> [DIRECTIONS]: Make an exact copy of the lines from the one holding "R6: 680 (J3/1, N44) -> 680 (N11, N44)" through the last line of the material, and output nothing else.

** RECORDS SUPPLIED follows **

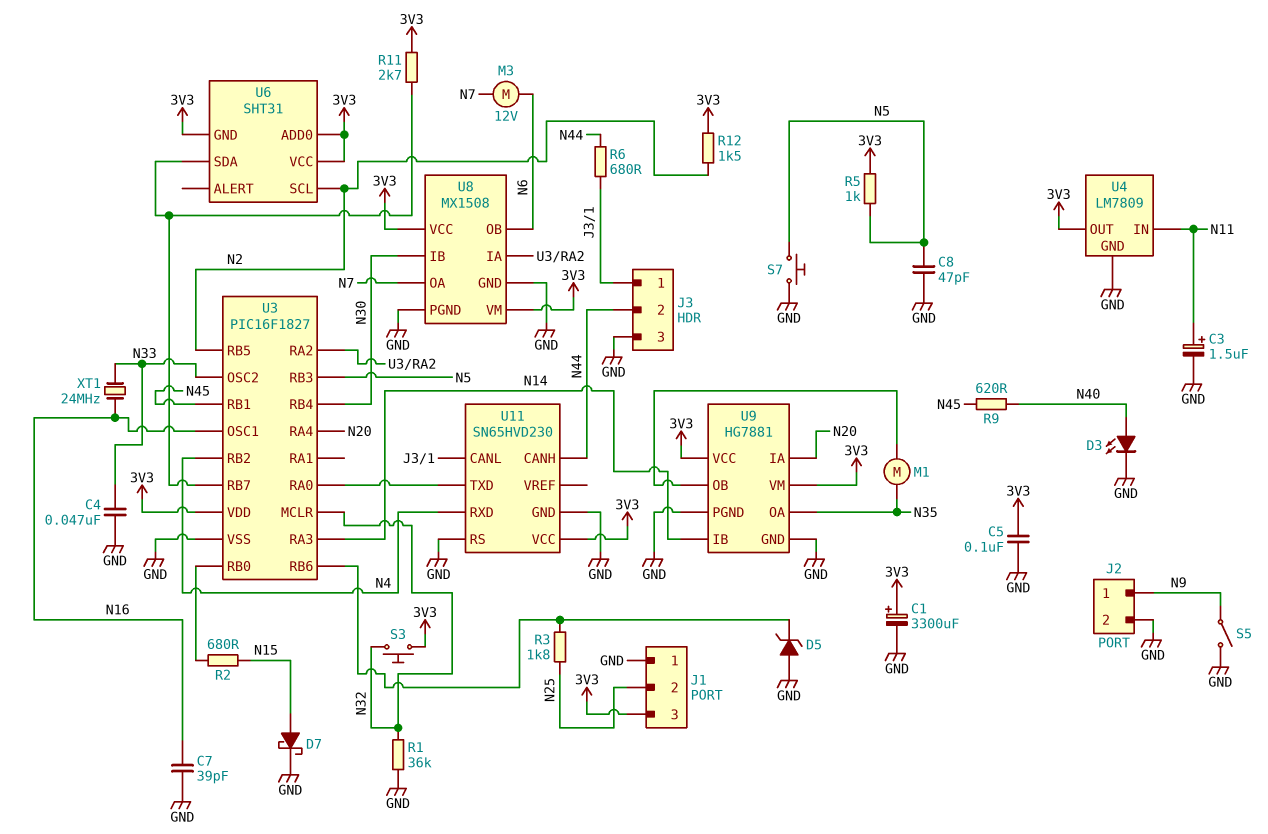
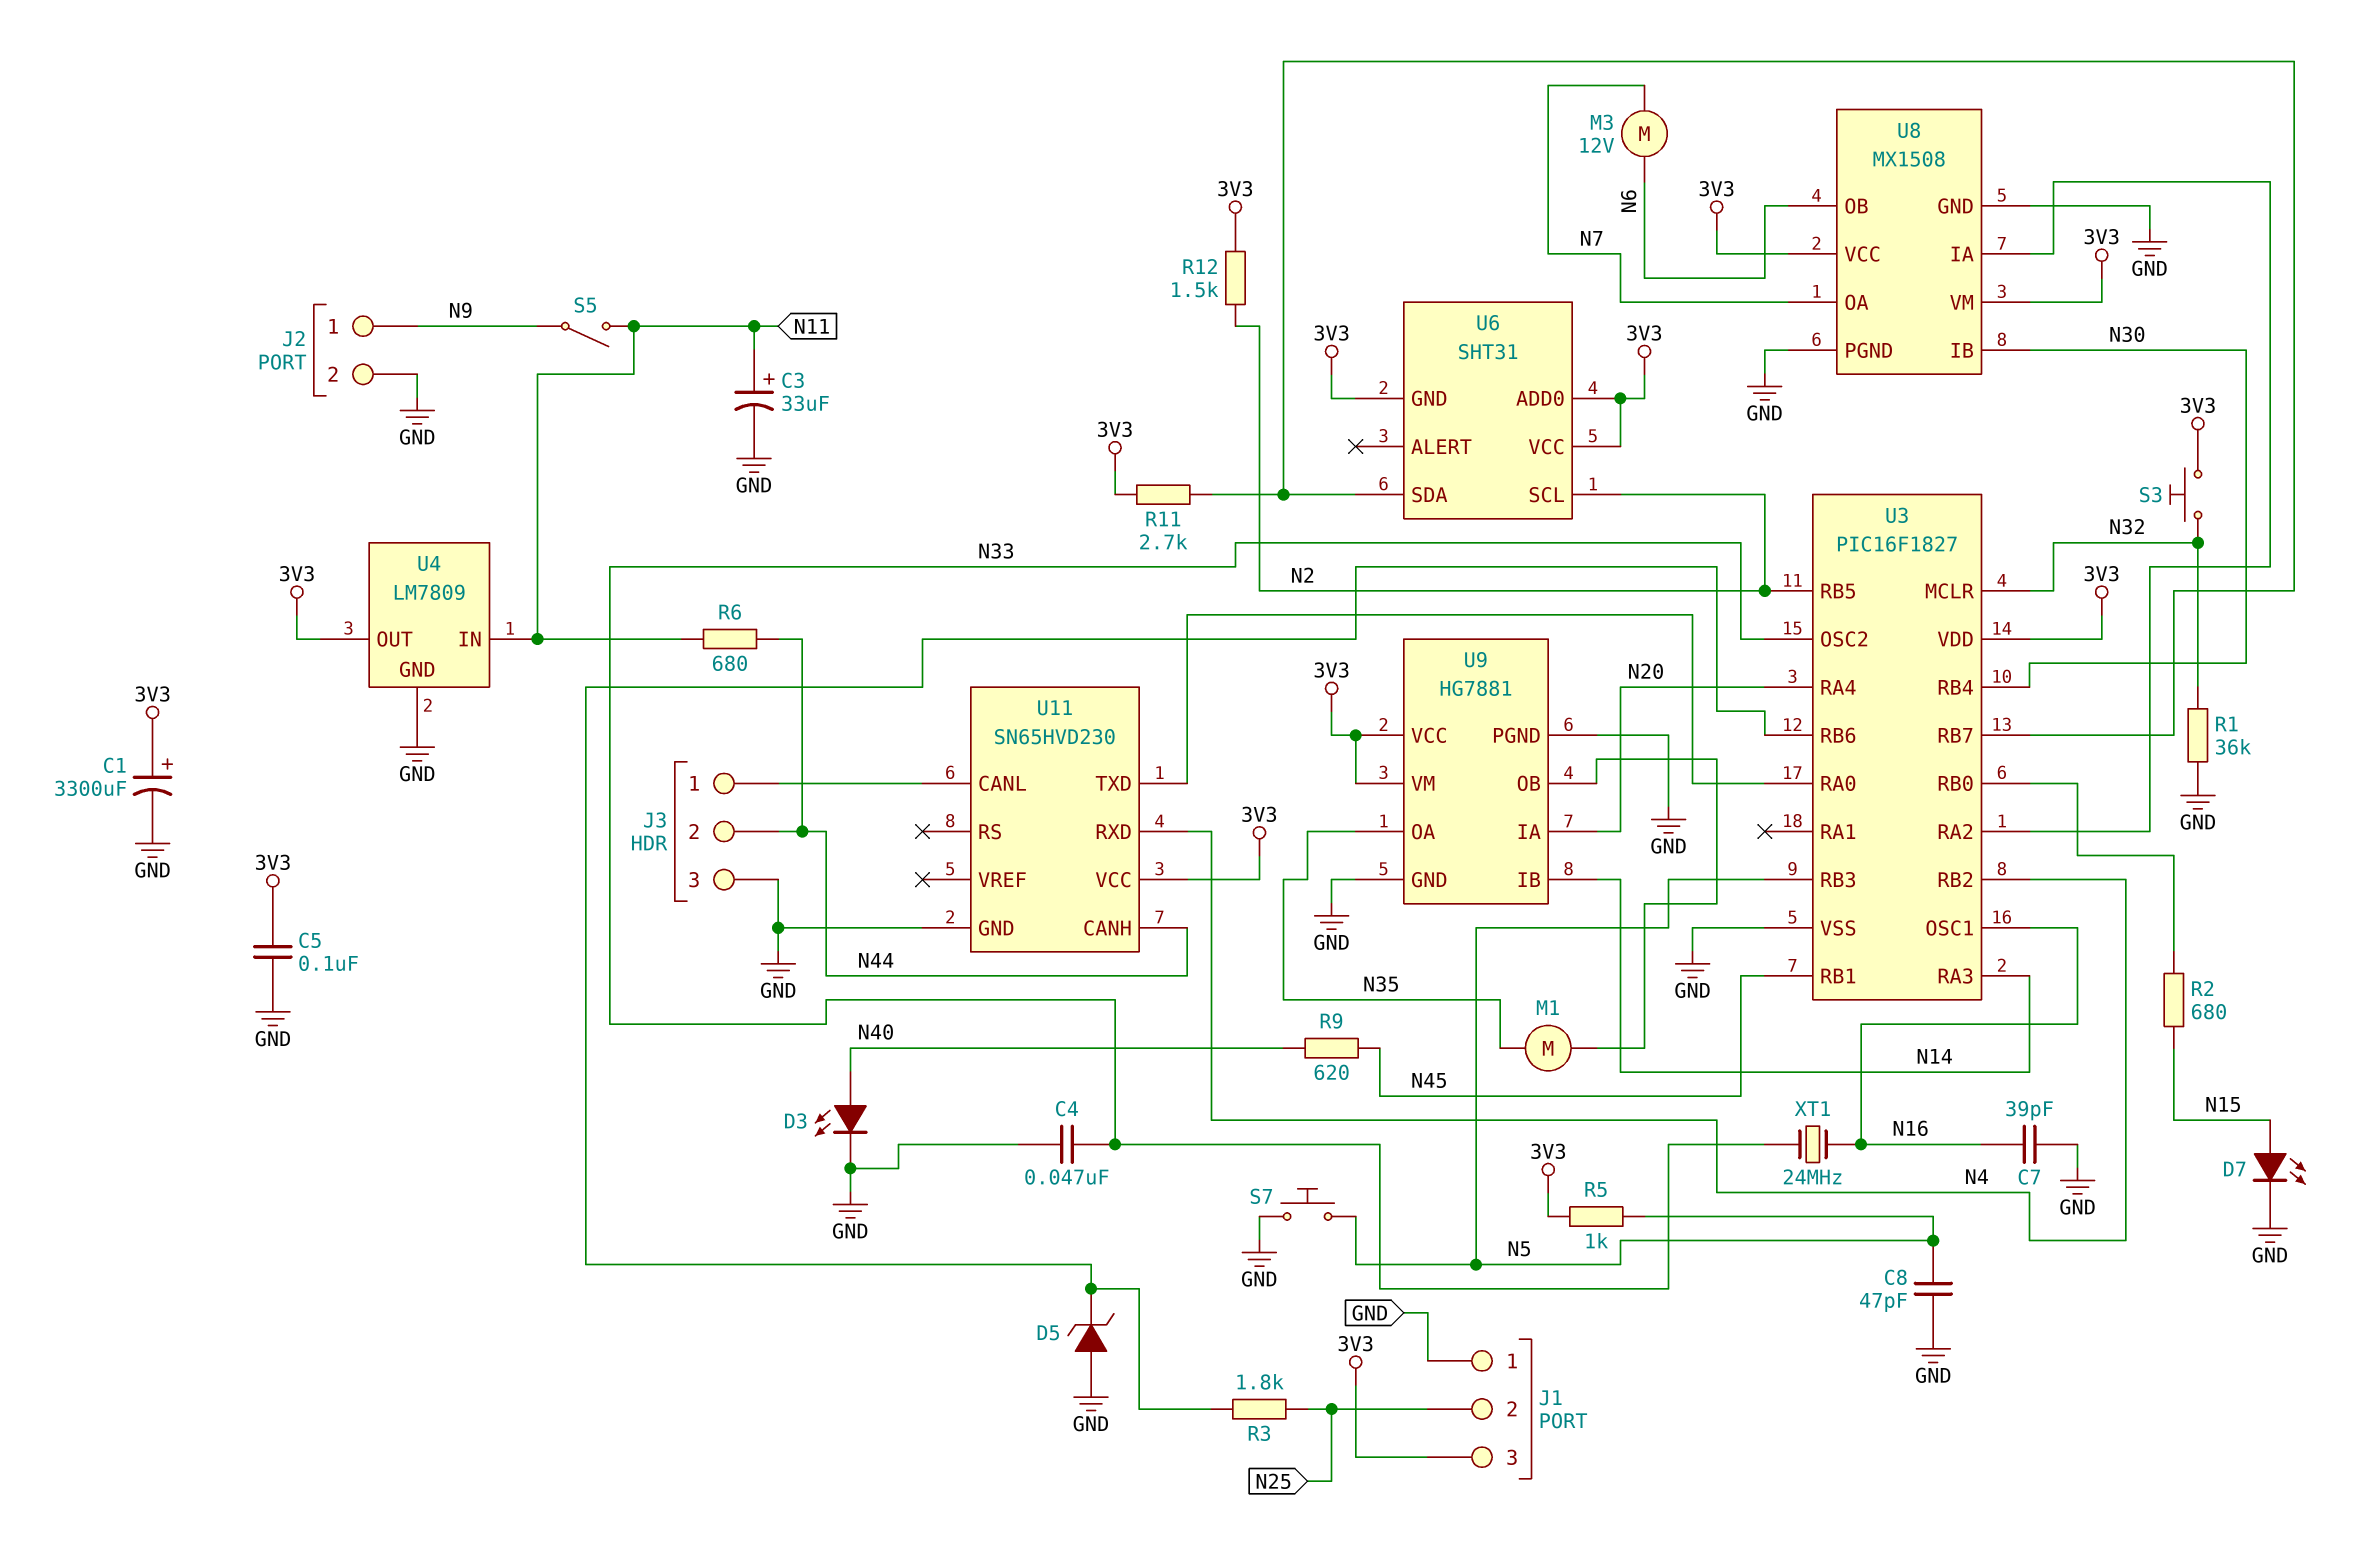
C3: 1.5uF (plus N11, minus GND) -> 33uF (plus N11, minus GND)
D7: schottky (A N15, K GND) -> LED (A N15, K GND)
R6: 680 (J3/1, N44) -> 680 (N11, N44)
S5: switch (GND, N9) -> switch (N9, N11)
U11 pin RS: GND -> none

** End of RECORDS SUPPLIED **

> [WRITTEN ANSWER]:
R6: 680 (J3/1, N44) -> 680 (N11, N44)
S5: switch (GND, N9) -> switch (N9, N11)
U11 pin RS: GND -> none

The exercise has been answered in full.